• _Task to carry out_
Extract every record, keeping each one exactly as it is.

***** Supplied material

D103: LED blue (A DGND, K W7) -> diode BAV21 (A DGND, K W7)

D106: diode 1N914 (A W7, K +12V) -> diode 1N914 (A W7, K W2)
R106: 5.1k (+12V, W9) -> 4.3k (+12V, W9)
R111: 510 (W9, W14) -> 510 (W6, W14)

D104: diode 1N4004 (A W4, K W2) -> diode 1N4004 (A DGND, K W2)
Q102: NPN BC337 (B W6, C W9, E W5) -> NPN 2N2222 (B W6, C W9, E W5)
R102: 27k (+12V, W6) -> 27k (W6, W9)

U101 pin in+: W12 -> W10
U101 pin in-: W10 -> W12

**********

• _Response to this exercise_
D103: LED blue (A DGND, K W7) -> diode BAV21 (A DGND, K W7)

D106: diode 1N914 (A W7, K +12V) -> diode 1N914 (A W7, K W2)
R106: 5.1k (+12V, W9) -> 4.3k (+12V, W9)
R111: 510 (W9, W14) -> 510 (W6, W14)

D104: diode 1N4004 (A W4, K W2) -> diode 1N4004 (A DGND, K W2)
Q102: NPN BC337 (B W6, C W9, E W5) -> NPN 2N2222 (B W6, C W9, E W5)
R102: 27k (+12V, W6) -> 27k (W6, W9)

U101 pin in+: W12 -> W10
U101 pin in-: W10 -> W12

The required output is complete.